### Record extracts

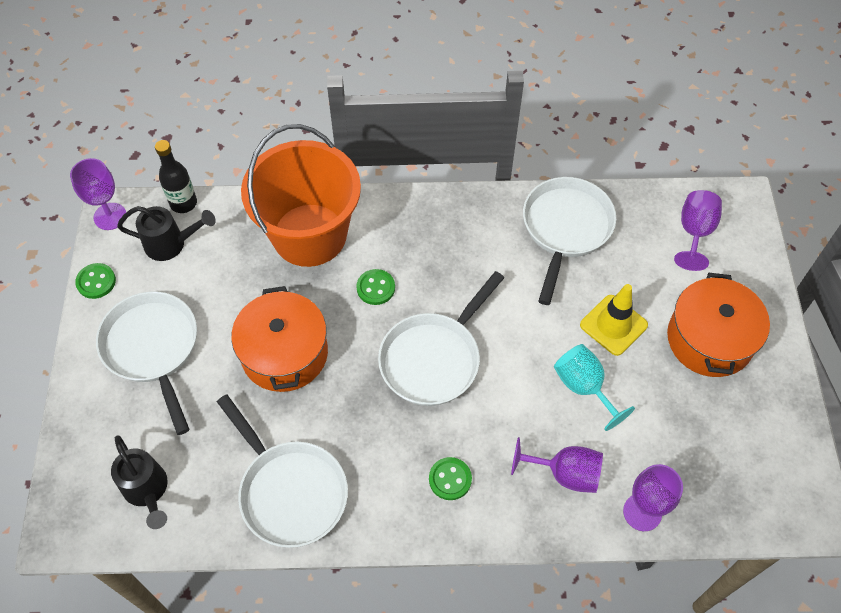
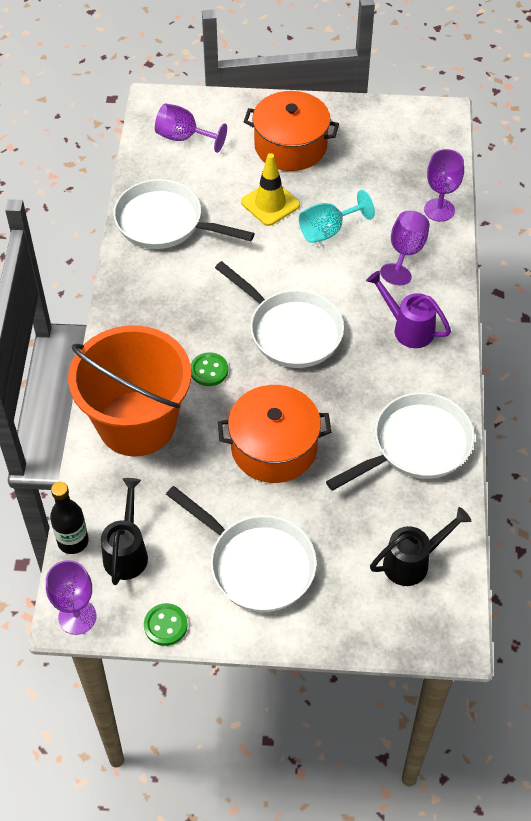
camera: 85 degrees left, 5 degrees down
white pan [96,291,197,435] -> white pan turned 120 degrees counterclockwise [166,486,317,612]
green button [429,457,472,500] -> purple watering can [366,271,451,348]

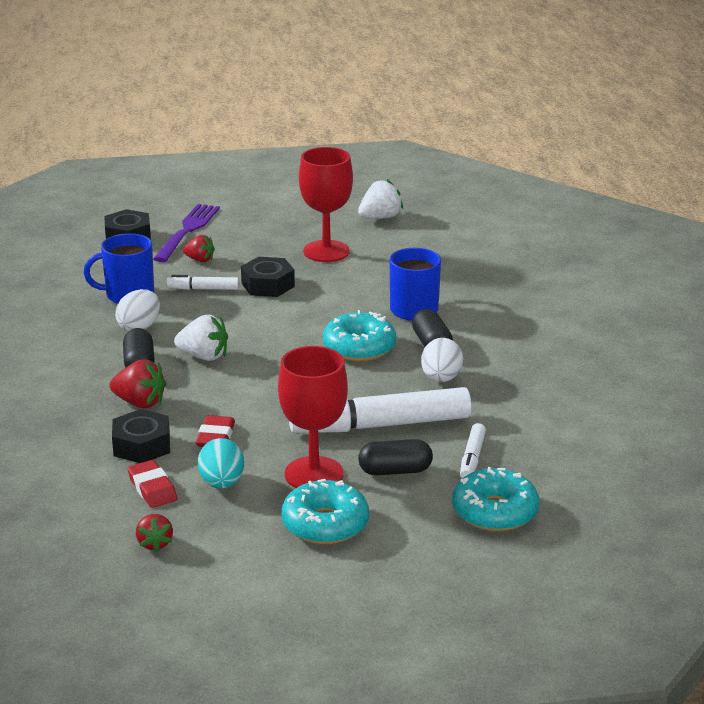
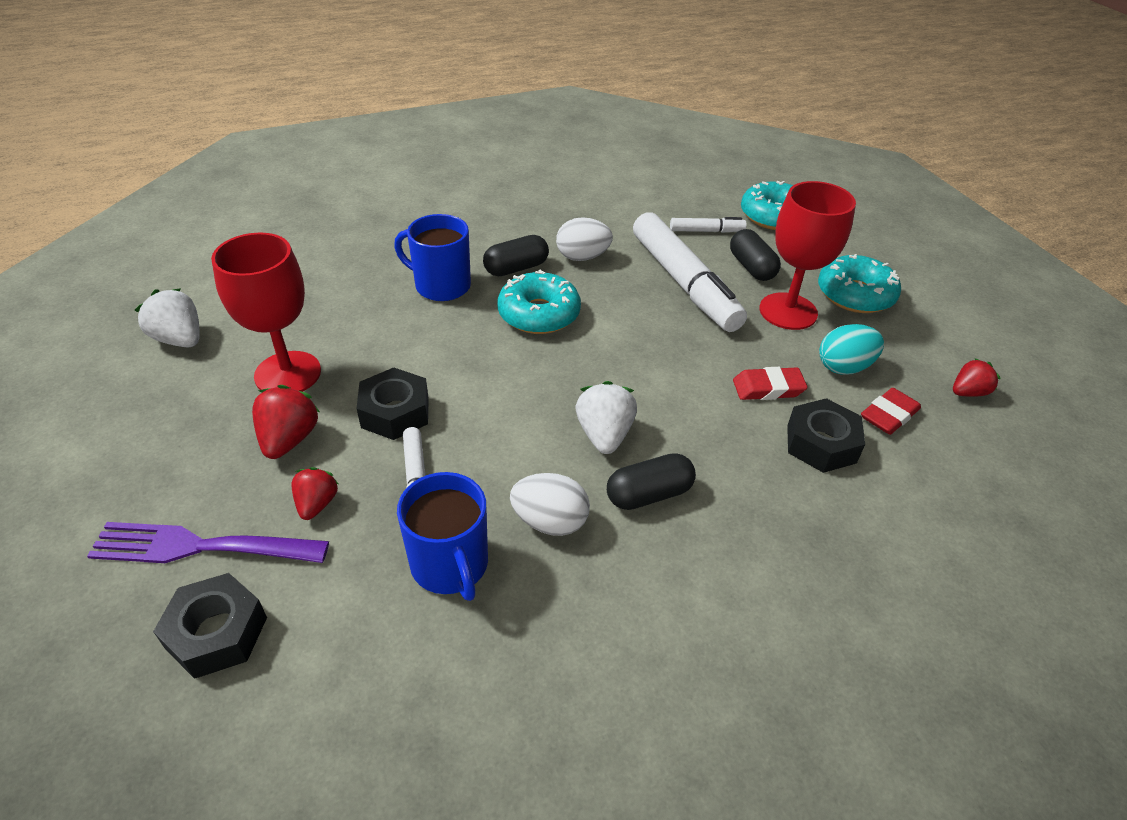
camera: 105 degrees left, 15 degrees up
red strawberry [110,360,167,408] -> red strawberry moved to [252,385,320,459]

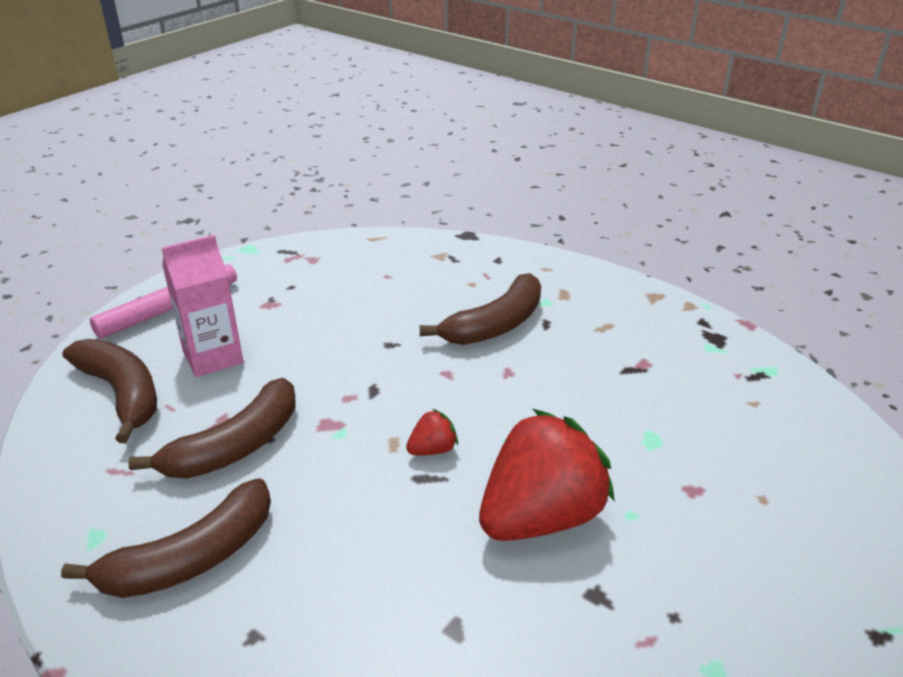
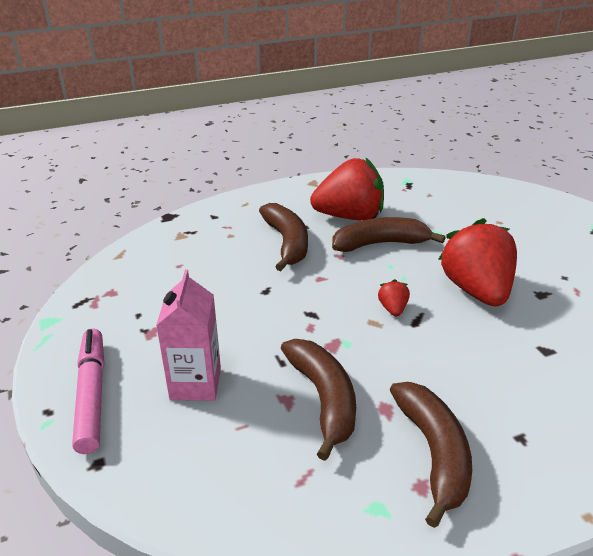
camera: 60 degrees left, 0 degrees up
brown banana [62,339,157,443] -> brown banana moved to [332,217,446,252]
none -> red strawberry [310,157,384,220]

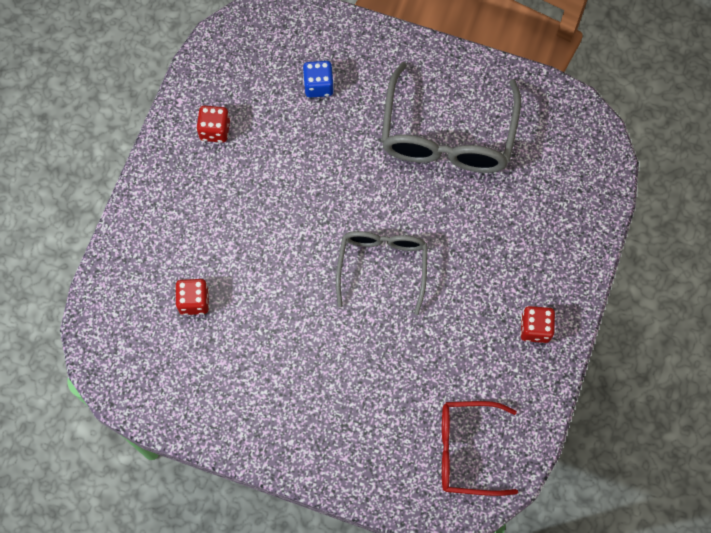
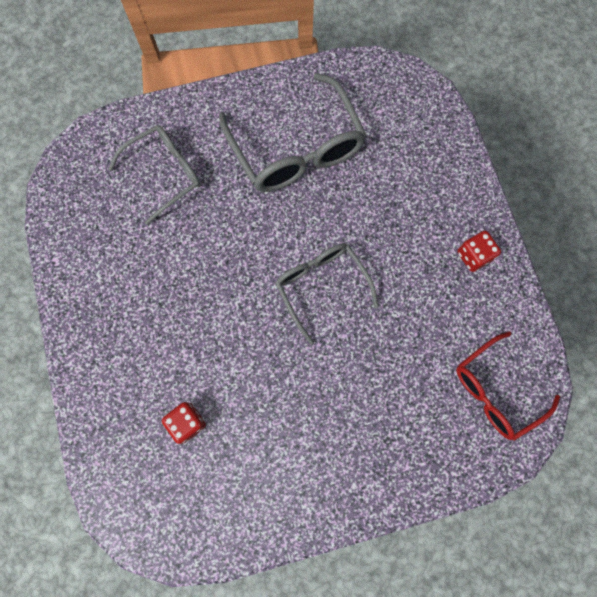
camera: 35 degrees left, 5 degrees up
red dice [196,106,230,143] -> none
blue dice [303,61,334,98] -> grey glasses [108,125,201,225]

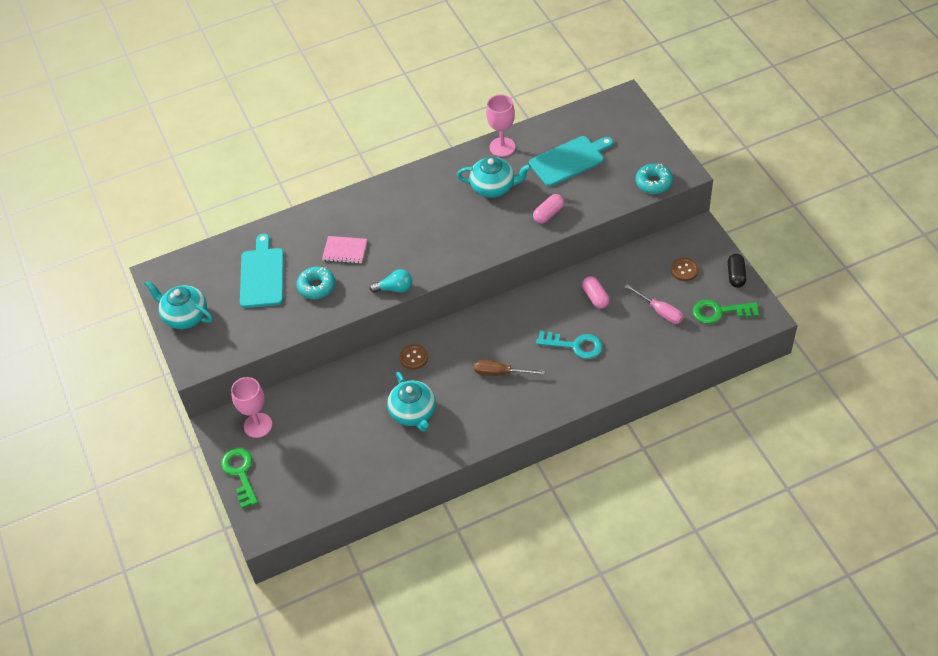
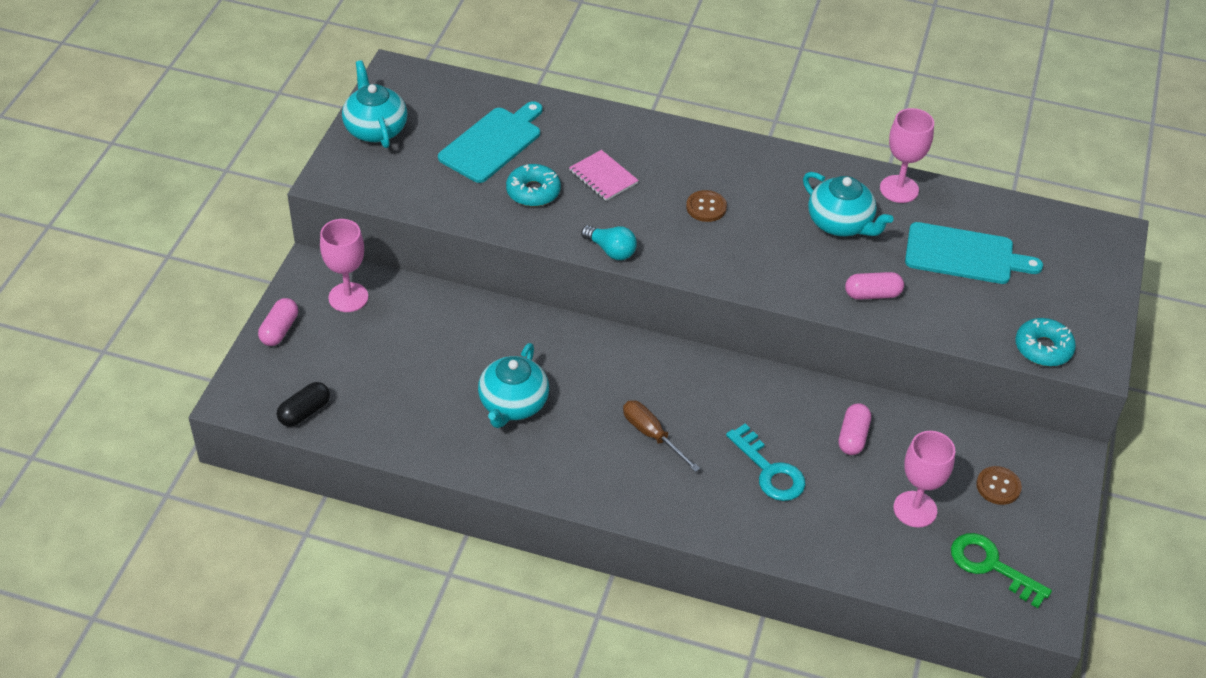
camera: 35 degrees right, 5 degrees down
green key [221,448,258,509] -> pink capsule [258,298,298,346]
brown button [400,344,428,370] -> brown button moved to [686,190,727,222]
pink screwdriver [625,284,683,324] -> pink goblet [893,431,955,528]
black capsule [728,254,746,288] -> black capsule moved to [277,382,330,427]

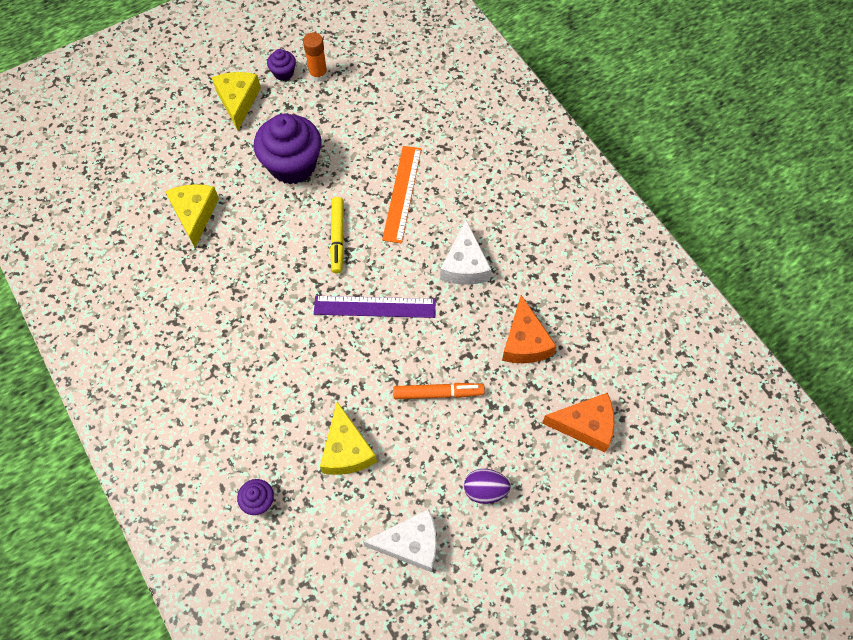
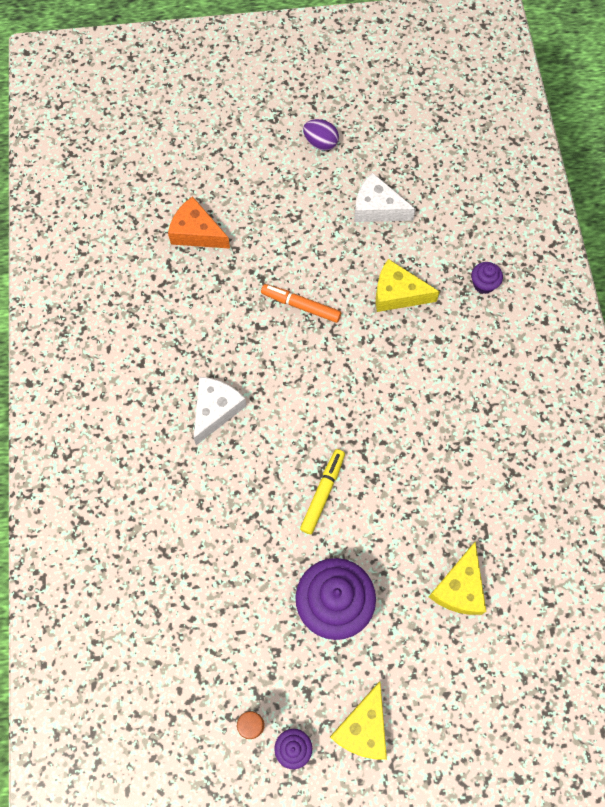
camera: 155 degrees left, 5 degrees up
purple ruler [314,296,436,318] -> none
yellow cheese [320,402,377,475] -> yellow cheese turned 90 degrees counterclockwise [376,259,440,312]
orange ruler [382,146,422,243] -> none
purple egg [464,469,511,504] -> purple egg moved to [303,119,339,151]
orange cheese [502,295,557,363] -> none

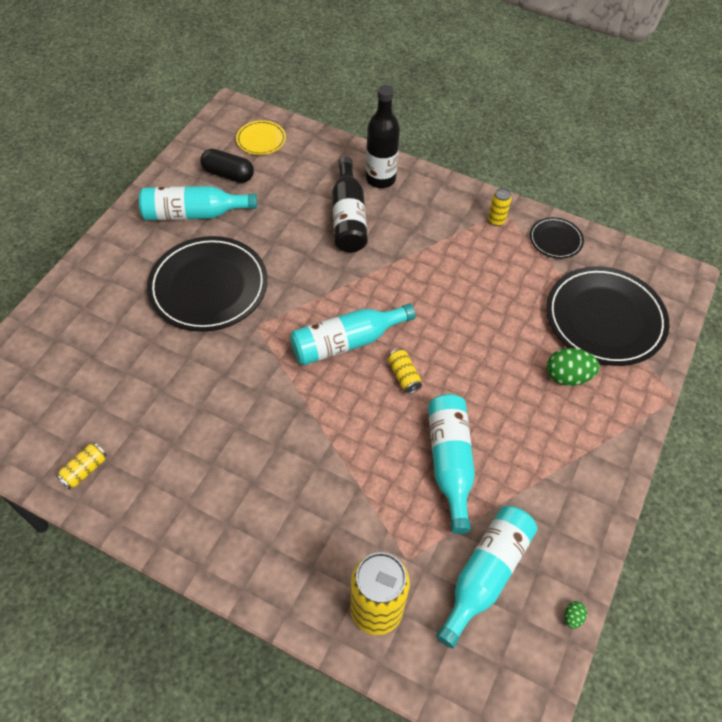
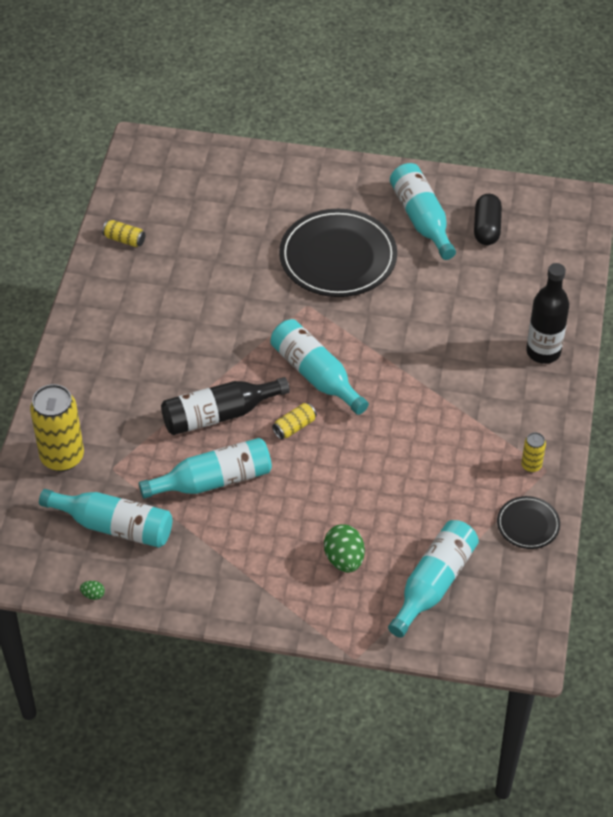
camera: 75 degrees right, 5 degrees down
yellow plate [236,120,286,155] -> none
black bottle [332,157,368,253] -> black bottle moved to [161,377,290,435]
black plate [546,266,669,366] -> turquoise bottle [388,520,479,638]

### Problem statement
Where the line containing "red dice [196,106,230,143] -> none" appears above, start there and set down each line exactly through the last line of the data; leave out every picture.

### Written answer
red dice [196,106,230,143] -> none
blue dice [303,61,334,98] -> grey glasses [108,125,201,225]

camera: 35 degrees right, 5 degrees down
green key [221,448,258,509] -> pink capsule [258,298,298,346]
brown button [400,344,428,370] -> brown button moved to [686,190,727,222]
pink screwdriver [625,284,683,324] -> pink goblet [893,431,955,528]
black capsule [728,254,746,288] -> black capsule moved to [277,382,330,427]

camera: 155 degrees left, 5 degrees up
purple ruler [314,296,436,318] -> none
yellow cheese [320,402,377,475] -> yellow cheese turned 90 degrees counterclockwise [376,259,440,312]
orange ruler [382,146,422,243] -> none
purple egg [464,469,511,504] -> purple egg moved to [303,119,339,151]
orange cheese [502,295,557,363] -> none

camera: 75 degrees right, 5 degrees down
yellow plate [236,120,286,155] -> none
black bottle [332,157,368,253] -> black bottle moved to [161,377,290,435]
black plate [546,266,669,366] -> turquoise bottle [388,520,479,638]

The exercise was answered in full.